[[ Available records, beginning ]]

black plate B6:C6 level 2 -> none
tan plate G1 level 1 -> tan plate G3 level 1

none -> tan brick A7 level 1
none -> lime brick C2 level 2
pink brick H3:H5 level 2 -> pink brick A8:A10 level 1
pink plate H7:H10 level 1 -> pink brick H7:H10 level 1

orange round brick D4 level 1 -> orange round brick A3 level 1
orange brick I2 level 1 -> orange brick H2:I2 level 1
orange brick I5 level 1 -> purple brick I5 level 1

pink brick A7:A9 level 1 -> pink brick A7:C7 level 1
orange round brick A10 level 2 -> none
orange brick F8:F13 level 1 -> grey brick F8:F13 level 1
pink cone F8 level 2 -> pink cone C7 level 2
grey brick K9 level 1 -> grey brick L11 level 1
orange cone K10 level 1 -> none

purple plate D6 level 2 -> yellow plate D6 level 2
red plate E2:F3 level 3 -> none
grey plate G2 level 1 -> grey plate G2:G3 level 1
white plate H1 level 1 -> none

[[ Available records, end ]]

● **Assignment**: Find and copy each line of the material that holds the word "orange".

● **Answer for this exercise**:
orange round brick D4 level 1 -> orange round brick A3 level 1
orange brick I2 level 1 -> orange brick H2:I2 level 1
orange brick I5 level 1 -> purple brick I5 level 1
orange round brick A10 level 2 -> none
orange brick F8:F13 level 1 -> grey brick F8:F13 level 1
orange cone K10 level 1 -> none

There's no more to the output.